Task statement:
Would you copy every line of the listing below that includes the word "right"?

Provided data:

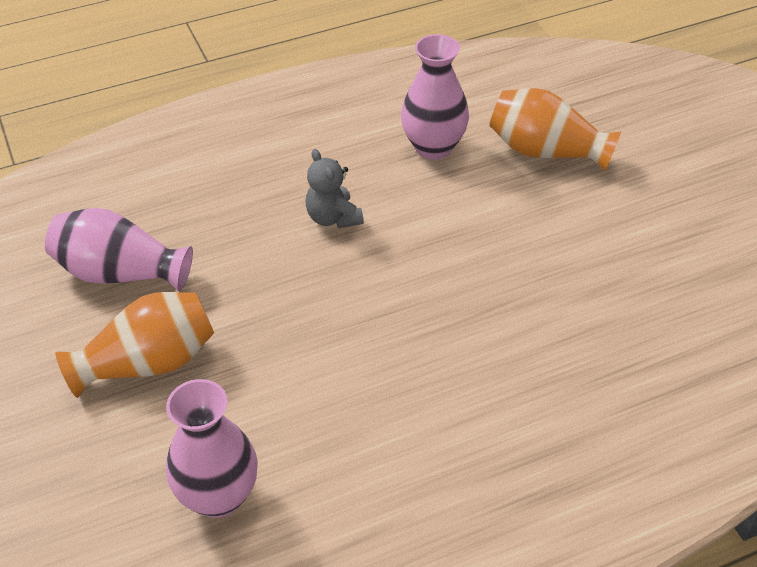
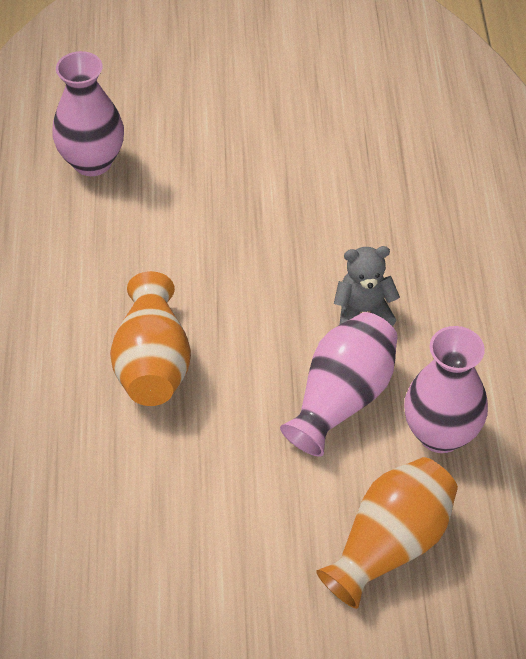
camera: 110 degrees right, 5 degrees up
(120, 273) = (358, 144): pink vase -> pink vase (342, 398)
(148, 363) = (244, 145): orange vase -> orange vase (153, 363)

...

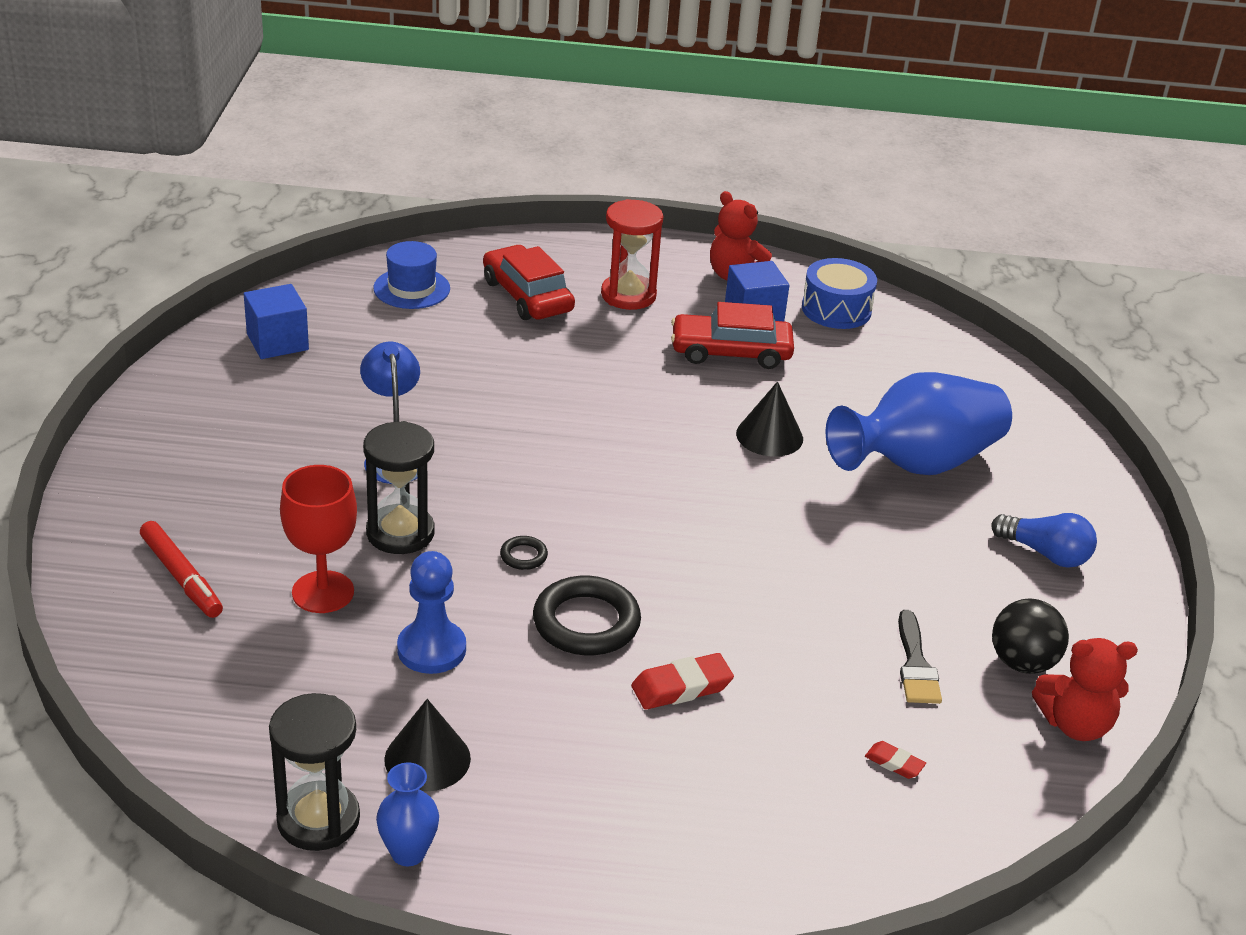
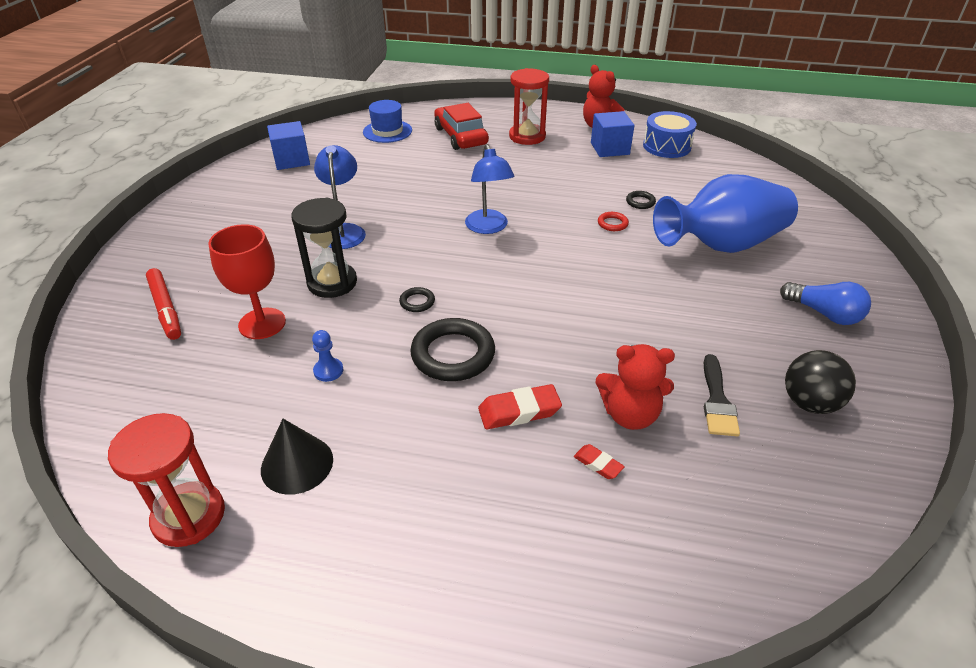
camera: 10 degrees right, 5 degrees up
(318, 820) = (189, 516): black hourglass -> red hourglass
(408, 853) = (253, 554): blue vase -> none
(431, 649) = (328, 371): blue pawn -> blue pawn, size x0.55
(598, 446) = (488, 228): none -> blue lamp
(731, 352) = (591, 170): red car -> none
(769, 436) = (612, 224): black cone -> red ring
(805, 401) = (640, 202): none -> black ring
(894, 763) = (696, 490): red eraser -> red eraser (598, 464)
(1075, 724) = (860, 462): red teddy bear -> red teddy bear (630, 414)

The completed task:
camera: 110 degrees right, 5 degrees up
camera: 10 degrees right, 5 degrees up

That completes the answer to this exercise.